Records excerpted from a collection:
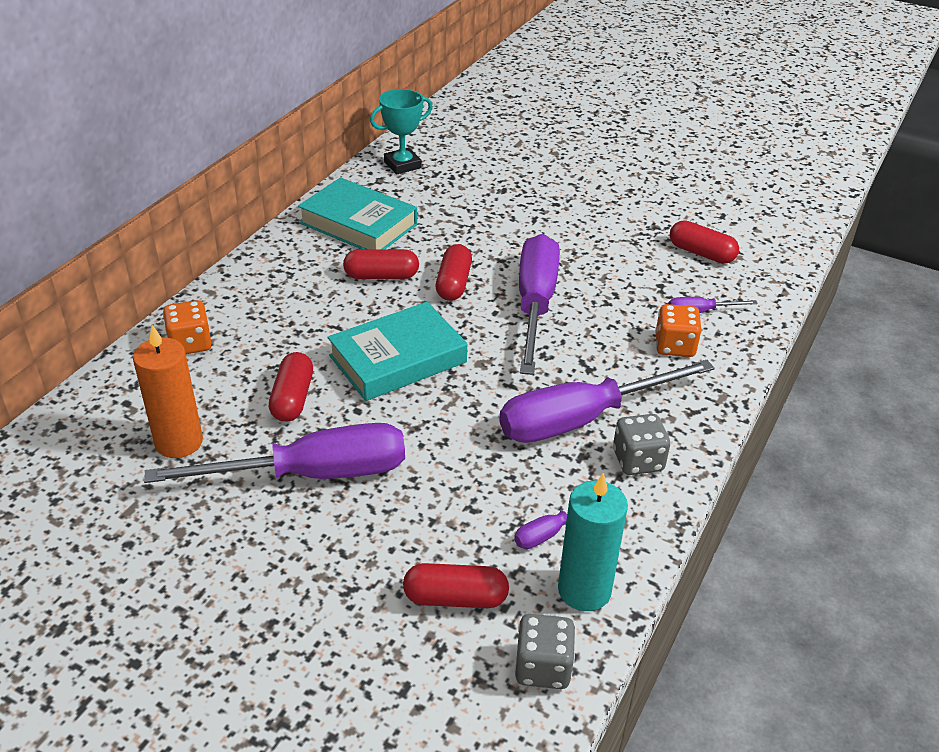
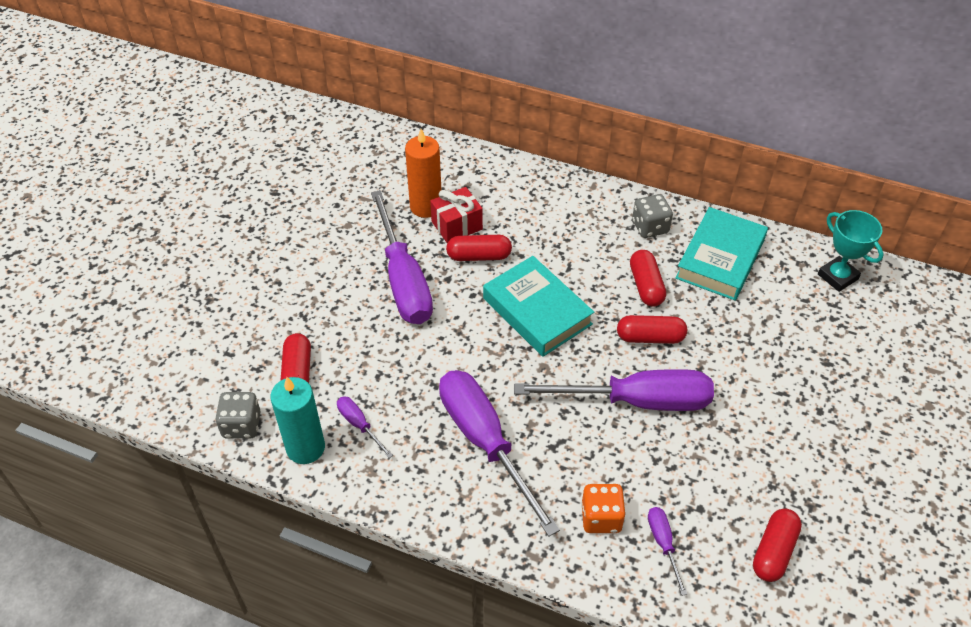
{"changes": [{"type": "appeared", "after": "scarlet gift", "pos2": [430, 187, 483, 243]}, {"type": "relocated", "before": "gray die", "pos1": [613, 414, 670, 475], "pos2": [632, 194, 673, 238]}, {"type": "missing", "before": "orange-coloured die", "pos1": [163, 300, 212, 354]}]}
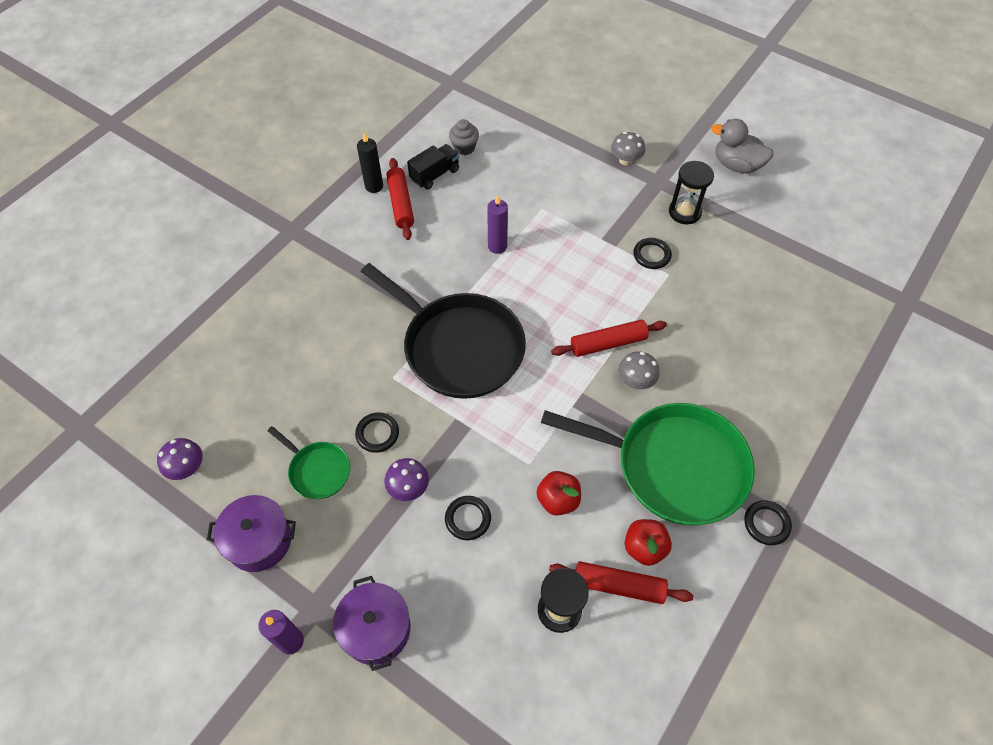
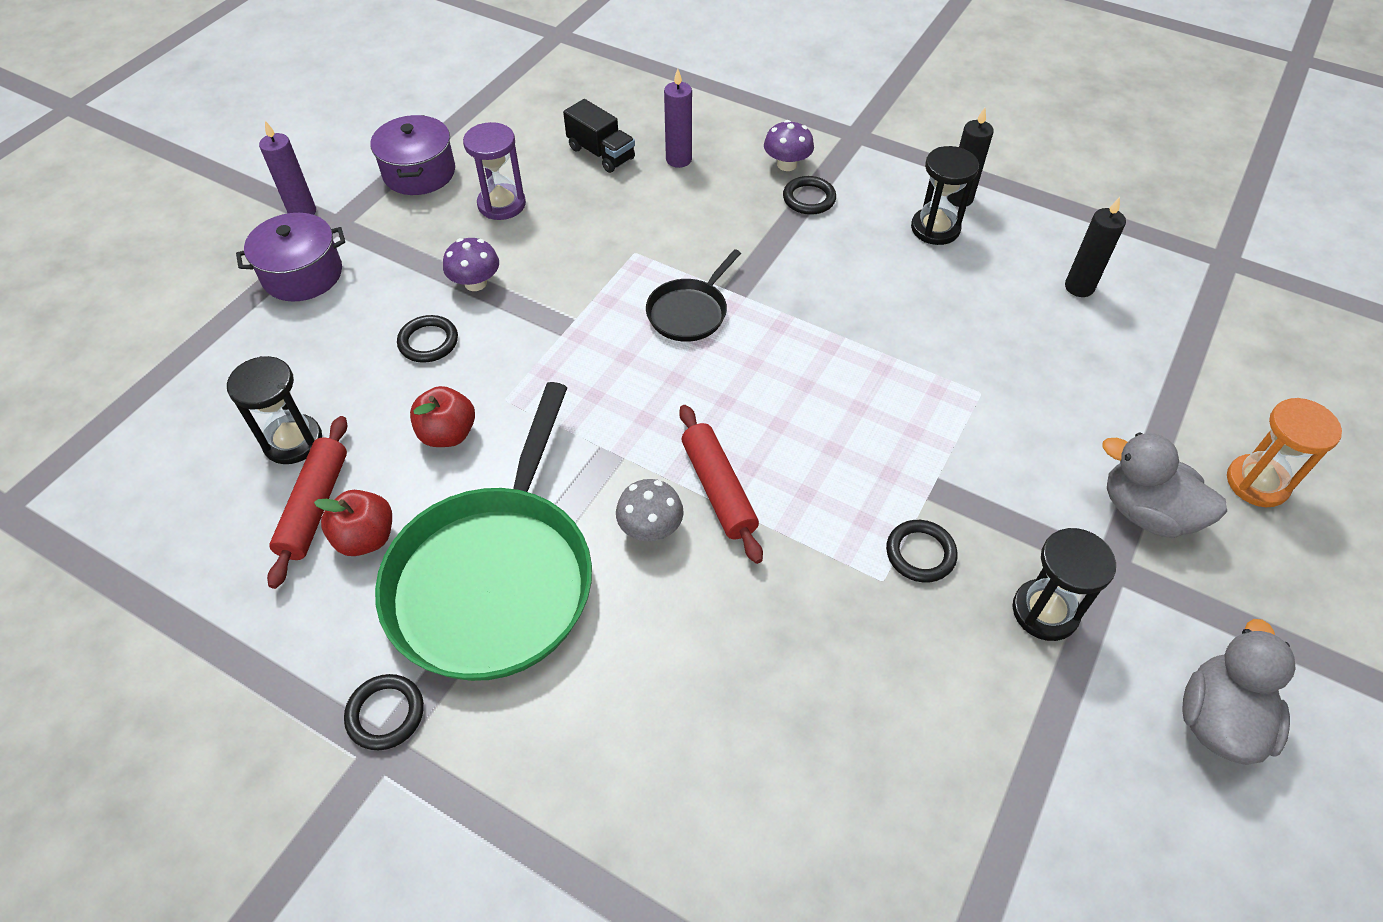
{"changes": [{"type": "exchanged", "before": "green pan", "after": "violet sandglass", "pos1": [268, 426, 350, 499], "pos2": [463, 122, 526, 220]}, {"type": "relocated", "before": "black lorry", "pos1": [407, 144, 459, 189], "pos2": [563, 99, 635, 173]}, {"type": "size", "before": "black pan", "pos1": [361, 263, 526, 399], "pos2": [646, 249, 741, 342], "scale": 0.47}, {"type": "relocated", "before": "violet pillar candle", "pos1": [487, 195, 508, 254], "pos2": [664, 69, 692, 168]}, {"type": "relocated", "before": "violet toadstool", "pos1": [157, 438, 203, 480], "pos2": [764, 120, 814, 171]}, {"type": "relocated", "before": "black hoop", "pos1": [355, 412, 399, 453], "pos2": [783, 176, 836, 215]}, {"type": "exchanged", "before": "scarlet pastry roller", "after": "black sandglass", "pos1": [386, 158, 414, 240], "pos2": [911, 146, 979, 245]}, {"type": "exchanged", "before": "gray fairy cake", "after": "black pillar candle", "pos1": [449, 119, 479, 155], "pos2": [1065, 197, 1126, 297]}, {"type": "exchanged", "before": "gray toadstool", "after": "gray rubber duck", "pos1": [611, 132, 645, 165], "pos2": [1103, 432, 1227, 538]}, {"type": "appeared", "after": "orange-coloured sandglass", "pos2": [1227, 398, 1342, 507]}]}
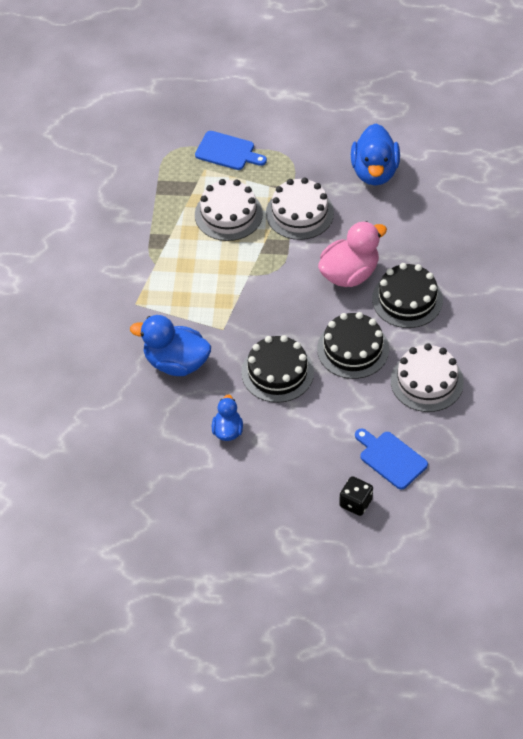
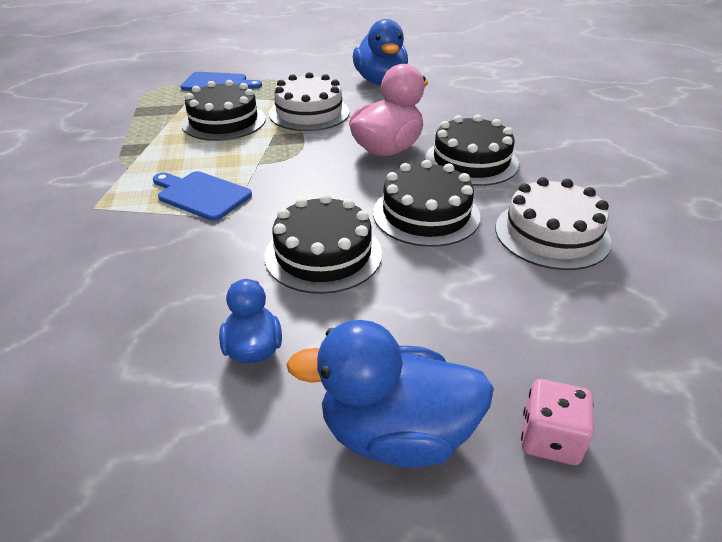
{"changes": [{"type": "relocated", "before": "royal blue cutting board", "pos1": [355, 428, 428, 490], "pos2": [153, 171, 252, 221]}, {"type": "colour", "before": "pure white cake", "after": "black cake", "pos1": [195, 179, 263, 241], "pos2": [181, 80, 266, 141]}, {"type": "relocated", "before": "royal blue rubber duck", "pos1": [130, 315, 211, 376], "pos2": [287, 320, 494, 468]}, {"type": "colour", "before": "black die", "after": "rose-pink die", "pos1": [339, 476, 373, 516], "pos2": [521, 379, 594, 465]}]}
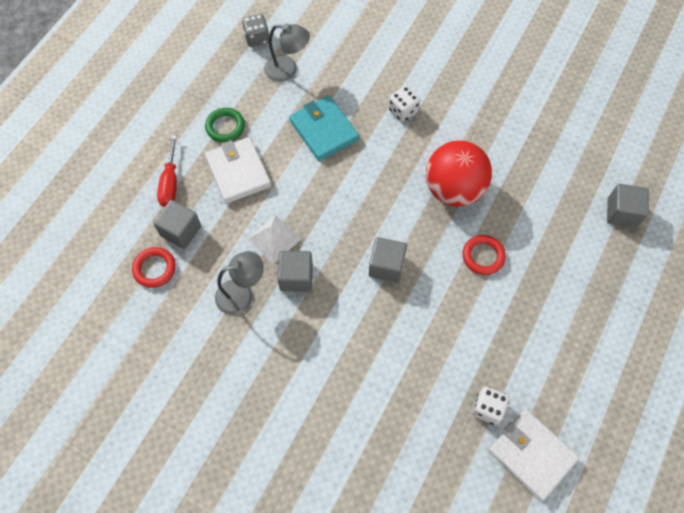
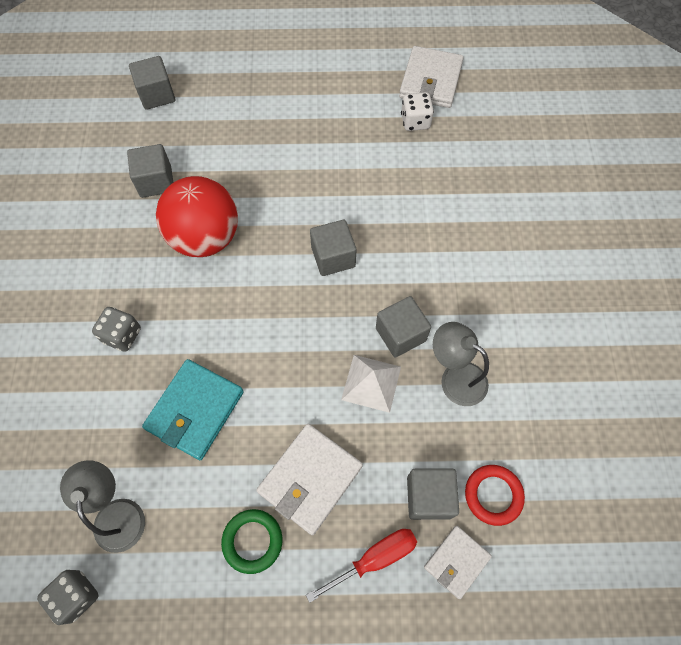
{"changes": [{"type": "colour", "before": "pure white die", "after": "gray die", "pos1": [388, 86, 420, 122], "pos2": [92, 307, 141, 352]}, {"type": "appeared", "after": "gray cube", "pos2": [127, 144, 173, 198]}, {"type": "appeared", "after": "pure white billfold", "pos2": [424, 526, 492, 599]}, {"type": "missing", "before": "scarlet hoop", "pos1": [463, 235, 506, 275]}]}
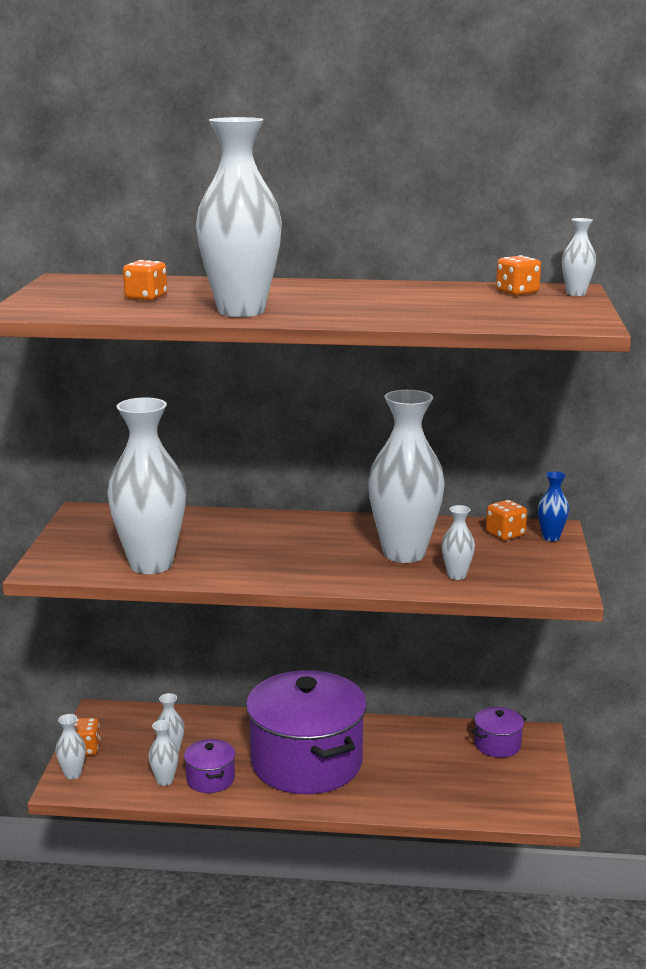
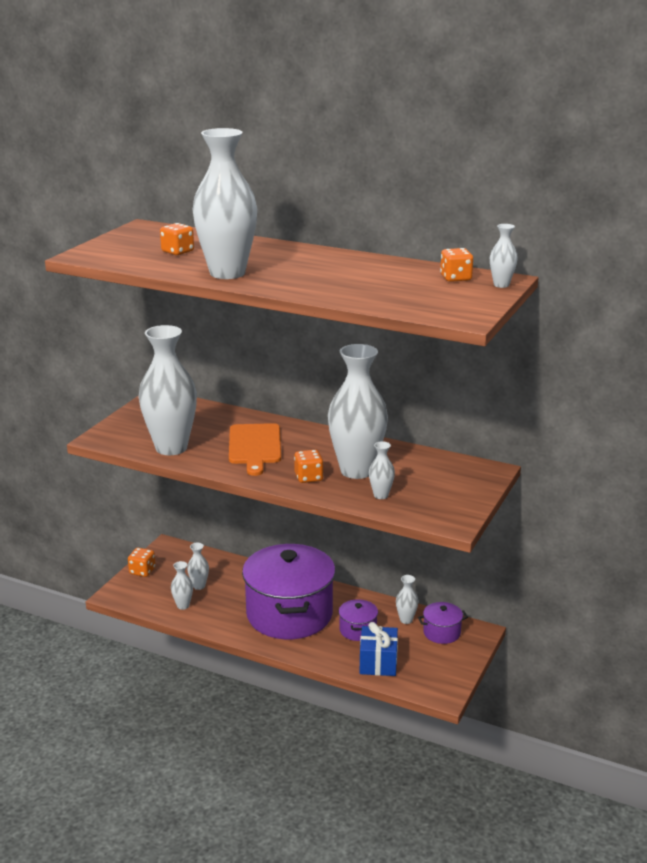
{"changes": [{"type": "appeared", "after": "orange-coloured cutting board", "pos2": [229, 423, 281, 476]}, {"type": "relocated", "before": "orange-coloured die", "pos1": [486, 500, 527, 540], "pos2": [294, 450, 324, 483]}, {"type": "relocated", "before": "violet stockpot", "pos1": [184, 739, 236, 793], "pos2": [339, 599, 378, 641]}, {"type": "appeared", "after": "royal blue gift", "pos2": [360, 622, 398, 676]}, {"type": "relocated", "before": "pure white flower vase", "pos1": [55, 714, 86, 779], "pos2": [396, 575, 419, 624]}, {"type": "missing", "before": "royal blue flower vase", "pos1": [538, 471, 569, 541]}]}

Exercise:
Set down all the entries above verbatim, and include none of the pictures.

Response below:
{"changes": [{"type": "appeared", "after": "scarlet gift", "pos2": [430, 187, 483, 243]}, {"type": "relocated", "before": "gray die", "pos1": [613, 414, 670, 475], "pos2": [632, 194, 673, 238]}, {"type": "missing", "before": "orange-coloured die", "pos1": [163, 300, 212, 354]}]}
{"changes": [{"type": "exchanged", "before": "green pan", "after": "violet sandglass", "pos1": [268, 426, 350, 499], "pos2": [463, 122, 526, 220]}, {"type": "relocated", "before": "black lorry", "pos1": [407, 144, 459, 189], "pos2": [563, 99, 635, 173]}, {"type": "size", "before": "black pan", "pos1": [361, 263, 526, 399], "pos2": [646, 249, 741, 342], "scale": 0.47}, {"type": "relocated", "before": "violet pillar candle", "pos1": [487, 195, 508, 254], "pos2": [664, 69, 692, 168]}, {"type": "relocated", "before": "violet toadstool", "pos1": [157, 438, 203, 480], "pos2": [764, 120, 814, 171]}, {"type": "relocated", "before": "black hoop", "pos1": [355, 412, 399, 453], "pos2": [783, 176, 836, 215]}, {"type": "exchanged", "before": "scarlet pastry roller", "after": "black sandglass", "pos1": [386, 158, 414, 240], "pos2": [911, 146, 979, 245]}, {"type": "exchanged", "before": "gray fairy cake", "after": "black pillar candle", "pos1": [449, 119, 479, 155], "pos2": [1065, 197, 1126, 297]}, {"type": "exchanged", "before": "gray toadstool", "after": "gray rubber duck", "pos1": [611, 132, 645, 165], "pos2": [1103, 432, 1227, 538]}, {"type": "appeared", "after": "orange-coloured sandglass", "pos2": [1227, 398, 1342, 507]}]}
{"changes": [{"type": "relocated", "before": "royal blue cutting board", "pos1": [355, 428, 428, 490], "pos2": [153, 171, 252, 221]}, {"type": "colour", "before": "pure white cake", "after": "black cake", "pos1": [195, 179, 263, 241], "pos2": [181, 80, 266, 141]}, {"type": "relocated", "before": "royal blue rubber duck", "pos1": [130, 315, 211, 376], "pos2": [287, 320, 494, 468]}, {"type": "colour", "before": "black die", "after": "rose-pink die", "pos1": [339, 476, 373, 516], "pos2": [521, 379, 594, 465]}]}
{"changes": [{"type": "colour", "before": "pure white die", "after": "gray die", "pos1": [388, 86, 420, 122], "pos2": [92, 307, 141, 352]}, {"type": "appeared", "after": "gray cube", "pos2": [127, 144, 173, 198]}, {"type": "appeared", "after": "pure white billfold", "pos2": [424, 526, 492, 599]}, {"type": "missing", "before": "scarlet hoop", "pos1": [463, 235, 506, 275]}]}
{"changes": [{"type": "appeared", "after": "orange-coloured cutting board", "pos2": [229, 423, 281, 476]}, {"type": "relocated", "before": "orange-coloured die", "pos1": [486, 500, 527, 540], "pos2": [294, 450, 324, 483]}, {"type": "relocated", "before": "violet stockpot", "pos1": [184, 739, 236, 793], "pos2": [339, 599, 378, 641]}, {"type": "appeared", "after": "royal blue gift", "pos2": [360, 622, 398, 676]}, {"type": "relocated", "before": "pure white flower vase", "pos1": [55, 714, 86, 779], "pos2": [396, 575, 419, 624]}, {"type": "missing", "before": "royal blue flower vase", "pos1": [538, 471, 569, 541]}]}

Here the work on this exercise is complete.